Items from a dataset
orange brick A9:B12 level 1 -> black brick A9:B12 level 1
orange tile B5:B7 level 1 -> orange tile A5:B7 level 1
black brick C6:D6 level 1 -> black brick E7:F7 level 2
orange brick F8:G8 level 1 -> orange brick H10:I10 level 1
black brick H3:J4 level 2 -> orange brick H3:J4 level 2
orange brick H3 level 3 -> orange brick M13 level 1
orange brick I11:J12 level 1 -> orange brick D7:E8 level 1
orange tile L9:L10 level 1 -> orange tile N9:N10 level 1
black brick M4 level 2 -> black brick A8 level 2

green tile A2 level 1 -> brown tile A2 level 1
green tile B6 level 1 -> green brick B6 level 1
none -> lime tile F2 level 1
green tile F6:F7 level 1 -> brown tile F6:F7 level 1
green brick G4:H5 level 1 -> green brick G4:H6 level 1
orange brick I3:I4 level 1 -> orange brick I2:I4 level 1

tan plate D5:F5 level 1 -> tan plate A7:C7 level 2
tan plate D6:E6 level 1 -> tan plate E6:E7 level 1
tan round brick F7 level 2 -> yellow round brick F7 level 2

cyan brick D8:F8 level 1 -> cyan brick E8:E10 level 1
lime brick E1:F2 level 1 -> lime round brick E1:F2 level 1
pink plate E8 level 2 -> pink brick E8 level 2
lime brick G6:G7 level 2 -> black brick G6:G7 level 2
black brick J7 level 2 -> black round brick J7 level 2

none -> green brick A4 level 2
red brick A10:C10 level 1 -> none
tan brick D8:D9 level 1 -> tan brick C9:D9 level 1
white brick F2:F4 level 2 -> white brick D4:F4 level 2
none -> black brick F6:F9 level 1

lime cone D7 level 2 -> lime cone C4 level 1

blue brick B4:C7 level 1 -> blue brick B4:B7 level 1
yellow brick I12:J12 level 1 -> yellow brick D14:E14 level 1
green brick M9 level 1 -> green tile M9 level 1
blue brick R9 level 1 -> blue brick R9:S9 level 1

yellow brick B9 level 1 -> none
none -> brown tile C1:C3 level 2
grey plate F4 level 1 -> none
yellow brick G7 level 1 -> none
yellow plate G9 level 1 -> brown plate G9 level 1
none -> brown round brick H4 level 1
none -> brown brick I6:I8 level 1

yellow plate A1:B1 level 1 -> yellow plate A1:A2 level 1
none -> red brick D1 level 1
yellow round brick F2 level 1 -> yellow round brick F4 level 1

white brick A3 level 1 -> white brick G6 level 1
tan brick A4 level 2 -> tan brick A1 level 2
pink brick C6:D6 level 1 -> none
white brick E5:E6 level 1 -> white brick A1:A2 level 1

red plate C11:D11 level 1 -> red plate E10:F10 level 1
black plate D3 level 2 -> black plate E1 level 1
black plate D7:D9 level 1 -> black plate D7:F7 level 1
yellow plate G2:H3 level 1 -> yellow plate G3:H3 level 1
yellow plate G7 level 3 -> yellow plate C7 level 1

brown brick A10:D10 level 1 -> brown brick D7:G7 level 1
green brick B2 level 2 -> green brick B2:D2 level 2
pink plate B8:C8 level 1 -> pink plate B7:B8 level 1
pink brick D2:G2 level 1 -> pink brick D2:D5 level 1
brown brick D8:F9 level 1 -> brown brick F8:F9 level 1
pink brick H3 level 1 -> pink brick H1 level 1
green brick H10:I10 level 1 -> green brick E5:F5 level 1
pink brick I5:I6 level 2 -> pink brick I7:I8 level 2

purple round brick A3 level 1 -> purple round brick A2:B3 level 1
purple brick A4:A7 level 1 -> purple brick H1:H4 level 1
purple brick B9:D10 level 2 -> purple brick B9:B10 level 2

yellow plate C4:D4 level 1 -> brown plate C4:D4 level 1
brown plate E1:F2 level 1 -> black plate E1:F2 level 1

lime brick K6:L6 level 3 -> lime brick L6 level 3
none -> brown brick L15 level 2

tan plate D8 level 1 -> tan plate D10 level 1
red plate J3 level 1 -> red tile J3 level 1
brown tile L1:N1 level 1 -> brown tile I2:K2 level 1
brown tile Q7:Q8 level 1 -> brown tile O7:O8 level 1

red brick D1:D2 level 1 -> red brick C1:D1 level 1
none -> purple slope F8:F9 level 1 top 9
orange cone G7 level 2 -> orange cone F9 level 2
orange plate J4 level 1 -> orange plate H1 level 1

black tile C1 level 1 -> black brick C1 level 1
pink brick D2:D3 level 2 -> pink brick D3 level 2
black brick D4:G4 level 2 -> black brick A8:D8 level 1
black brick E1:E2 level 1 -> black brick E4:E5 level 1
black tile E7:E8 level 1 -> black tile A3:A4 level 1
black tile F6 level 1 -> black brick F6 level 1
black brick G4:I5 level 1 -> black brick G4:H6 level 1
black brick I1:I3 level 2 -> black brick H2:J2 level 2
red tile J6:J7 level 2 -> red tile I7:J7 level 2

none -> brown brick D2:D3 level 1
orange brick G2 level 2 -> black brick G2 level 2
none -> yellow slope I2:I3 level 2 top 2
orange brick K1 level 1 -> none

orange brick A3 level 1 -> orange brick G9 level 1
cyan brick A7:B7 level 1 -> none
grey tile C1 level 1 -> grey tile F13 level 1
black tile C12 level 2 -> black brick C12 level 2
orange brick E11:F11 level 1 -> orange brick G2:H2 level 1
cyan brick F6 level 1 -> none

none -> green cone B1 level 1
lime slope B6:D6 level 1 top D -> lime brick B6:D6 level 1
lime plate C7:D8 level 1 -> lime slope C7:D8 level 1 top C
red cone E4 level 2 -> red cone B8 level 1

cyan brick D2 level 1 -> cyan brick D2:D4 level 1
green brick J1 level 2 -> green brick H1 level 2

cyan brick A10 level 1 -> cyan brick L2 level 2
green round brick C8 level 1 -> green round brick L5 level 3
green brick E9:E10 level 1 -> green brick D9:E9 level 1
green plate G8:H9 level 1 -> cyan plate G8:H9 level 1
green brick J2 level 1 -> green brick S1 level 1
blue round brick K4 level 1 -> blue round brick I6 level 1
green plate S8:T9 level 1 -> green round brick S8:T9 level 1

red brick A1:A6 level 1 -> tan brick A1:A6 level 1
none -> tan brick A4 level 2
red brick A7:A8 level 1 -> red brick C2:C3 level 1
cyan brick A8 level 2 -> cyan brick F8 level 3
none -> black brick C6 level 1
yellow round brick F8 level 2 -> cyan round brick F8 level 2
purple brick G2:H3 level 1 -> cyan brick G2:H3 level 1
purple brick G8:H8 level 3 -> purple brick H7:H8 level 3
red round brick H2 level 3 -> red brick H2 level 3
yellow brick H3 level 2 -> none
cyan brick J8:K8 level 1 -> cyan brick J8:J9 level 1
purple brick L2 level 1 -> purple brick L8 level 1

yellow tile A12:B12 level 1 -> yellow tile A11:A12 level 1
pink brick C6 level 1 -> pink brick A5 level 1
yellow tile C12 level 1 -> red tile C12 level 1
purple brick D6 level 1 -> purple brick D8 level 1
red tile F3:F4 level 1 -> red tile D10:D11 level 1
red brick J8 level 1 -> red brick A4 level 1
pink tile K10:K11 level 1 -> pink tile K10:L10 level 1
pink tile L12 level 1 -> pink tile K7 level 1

* [WHAT YOU SHOULD DO]
The records above should be repeated word for word.

* [TASK ANSWER]
orange brick A9:B12 level 1 -> black brick A9:B12 level 1
orange tile B5:B7 level 1 -> orange tile A5:B7 level 1
black brick C6:D6 level 1 -> black brick E7:F7 level 2
orange brick F8:G8 level 1 -> orange brick H10:I10 level 1
black brick H3:J4 level 2 -> orange brick H3:J4 level 2
orange brick H3 level 3 -> orange brick M13 level 1
orange brick I11:J12 level 1 -> orange brick D7:E8 level 1
orange tile L9:L10 level 1 -> orange tile N9:N10 level 1
black brick M4 level 2 -> black brick A8 level 2

green tile A2 level 1 -> brown tile A2 level 1
green tile B6 level 1 -> green brick B6 level 1
none -> lime tile F2 level 1
green tile F6:F7 level 1 -> brown tile F6:F7 level 1
green brick G4:H5 level 1 -> green brick G4:H6 level 1
orange brick I3:I4 level 1 -> orange brick I2:I4 level 1

tan plate D5:F5 level 1 -> tan plate A7:C7 level 2
tan plate D6:E6 level 1 -> tan plate E6:E7 level 1
tan round brick F7 level 2 -> yellow round brick F7 level 2

cyan brick D8:F8 level 1 -> cyan brick E8:E10 level 1
lime brick E1:F2 level 1 -> lime round brick E1:F2 level 1
pink plate E8 level 2 -> pink brick E8 level 2
lime brick G6:G7 level 2 -> black brick G6:G7 level 2
black brick J7 level 2 -> black round brick J7 level 2

none -> green brick A4 level 2
red brick A10:C10 level 1 -> none
tan brick D8:D9 level 1 -> tan brick C9:D9 level 1
white brick F2:F4 level 2 -> white brick D4:F4 level 2
none -> black brick F6:F9 level 1

lime cone D7 level 2 -> lime cone C4 level 1

blue brick B4:C7 level 1 -> blue brick B4:B7 level 1
yellow brick I12:J12 level 1 -> yellow brick D14:E14 level 1
green brick M9 level 1 -> green tile M9 level 1
blue brick R9 level 1 -> blue brick R9:S9 level 1

yellow brick B9 level 1 -> none
none -> brown tile C1:C3 level 2
grey plate F4 level 1 -> none
yellow brick G7 level 1 -> none
yellow plate G9 level 1 -> brown plate G9 level 1
none -> brown round brick H4 level 1
none -> brown brick I6:I8 level 1

yellow plate A1:B1 level 1 -> yellow plate A1:A2 level 1
none -> red brick D1 level 1
yellow round brick F2 level 1 -> yellow round brick F4 level 1

white brick A3 level 1 -> white brick G6 level 1
tan brick A4 level 2 -> tan brick A1 level 2
pink brick C6:D6 level 1 -> none
white brick E5:E6 level 1 -> white brick A1:A2 level 1

red plate C11:D11 level 1 -> red plate E10:F10 level 1
black plate D3 level 2 -> black plate E1 level 1
black plate D7:D9 level 1 -> black plate D7:F7 level 1
yellow plate G2:H3 level 1 -> yellow plate G3:H3 level 1
yellow plate G7 level 3 -> yellow plate C7 level 1

brown brick A10:D10 level 1 -> brown brick D7:G7 level 1
green brick B2 level 2 -> green brick B2:D2 level 2
pink plate B8:C8 level 1 -> pink plate B7:B8 level 1
pink brick D2:G2 level 1 -> pink brick D2:D5 level 1
brown brick D8:F9 level 1 -> brown brick F8:F9 level 1
pink brick H3 level 1 -> pink brick H1 level 1
green brick H10:I10 level 1 -> green brick E5:F5 level 1
pink brick I5:I6 level 2 -> pink brick I7:I8 level 2

purple round brick A3 level 1 -> purple round brick A2:B3 level 1
purple brick A4:A7 level 1 -> purple brick H1:H4 level 1
purple brick B9:D10 level 2 -> purple brick B9:B10 level 2

yellow plate C4:D4 level 1 -> brown plate C4:D4 level 1
brown plate E1:F2 level 1 -> black plate E1:F2 level 1

lime brick K6:L6 level 3 -> lime brick L6 level 3
none -> brown brick L15 level 2

tan plate D8 level 1 -> tan plate D10 level 1
red plate J3 level 1 -> red tile J3 level 1
brown tile L1:N1 level 1 -> brown tile I2:K2 level 1
brown tile Q7:Q8 level 1 -> brown tile O7:O8 level 1

red brick D1:D2 level 1 -> red brick C1:D1 level 1
none -> purple slope F8:F9 level 1 top 9
orange cone G7 level 2 -> orange cone F9 level 2
orange plate J4 level 1 -> orange plate H1 level 1

black tile C1 level 1 -> black brick C1 level 1
pink brick D2:D3 level 2 -> pink brick D3 level 2
black brick D4:G4 level 2 -> black brick A8:D8 level 1
black brick E1:E2 level 1 -> black brick E4:E5 level 1
black tile E7:E8 level 1 -> black tile A3:A4 level 1
black tile F6 level 1 -> black brick F6 level 1
black brick G4:I5 level 1 -> black brick G4:H6 level 1
black brick I1:I3 level 2 -> black brick H2:J2 level 2
red tile J6:J7 level 2 -> red tile I7:J7 level 2

none -> brown brick D2:D3 level 1
orange brick G2 level 2 -> black brick G2 level 2
none -> yellow slope I2:I3 level 2 top 2
orange brick K1 level 1 -> none

orange brick A3 level 1 -> orange brick G9 level 1
cyan brick A7:B7 level 1 -> none
grey tile C1 level 1 -> grey tile F13 level 1
black tile C12 level 2 -> black brick C12 level 2
orange brick E11:F11 level 1 -> orange brick G2:H2 level 1
cyan brick F6 level 1 -> none

none -> green cone B1 level 1
lime slope B6:D6 level 1 top D -> lime brick B6:D6 level 1
lime plate C7:D8 level 1 -> lime slope C7:D8 level 1 top C
red cone E4 level 2 -> red cone B8 level 1

cyan brick D2 level 1 -> cyan brick D2:D4 level 1
green brick J1 level 2 -> green brick H1 level 2

cyan brick A10 level 1 -> cyan brick L2 level 2
green round brick C8 level 1 -> green round brick L5 level 3
green brick E9:E10 level 1 -> green brick D9:E9 level 1
green plate G8:H9 level 1 -> cyan plate G8:H9 level 1
green brick J2 level 1 -> green brick S1 level 1
blue round brick K4 level 1 -> blue round brick I6 level 1
green plate S8:T9 level 1 -> green round brick S8:T9 level 1

red brick A1:A6 level 1 -> tan brick A1:A6 level 1
none -> tan brick A4 level 2
red brick A7:A8 level 1 -> red brick C2:C3 level 1
cyan brick A8 level 2 -> cyan brick F8 level 3
none -> black brick C6 level 1
yellow round brick F8 level 2 -> cyan round brick F8 level 2
purple brick G2:H3 level 1 -> cyan brick G2:H3 level 1
purple brick G8:H8 level 3 -> purple brick H7:H8 level 3
red round brick H2 level 3 -> red brick H2 level 3
yellow brick H3 level 2 -> none
cyan brick J8:K8 level 1 -> cyan brick J8:J9 level 1
purple brick L2 level 1 -> purple brick L8 level 1

yellow tile A12:B12 level 1 -> yellow tile A11:A12 level 1
pink brick C6 level 1 -> pink brick A5 level 1
yellow tile C12 level 1 -> red tile C12 level 1
purple brick D6 level 1 -> purple brick D8 level 1
red tile F3:F4 level 1 -> red tile D10:D11 level 1
red brick J8 level 1 -> red brick A4 level 1
pink tile K10:K11 level 1 -> pink tile K10:L10 level 1
pink tile L12 level 1 -> pink tile K7 level 1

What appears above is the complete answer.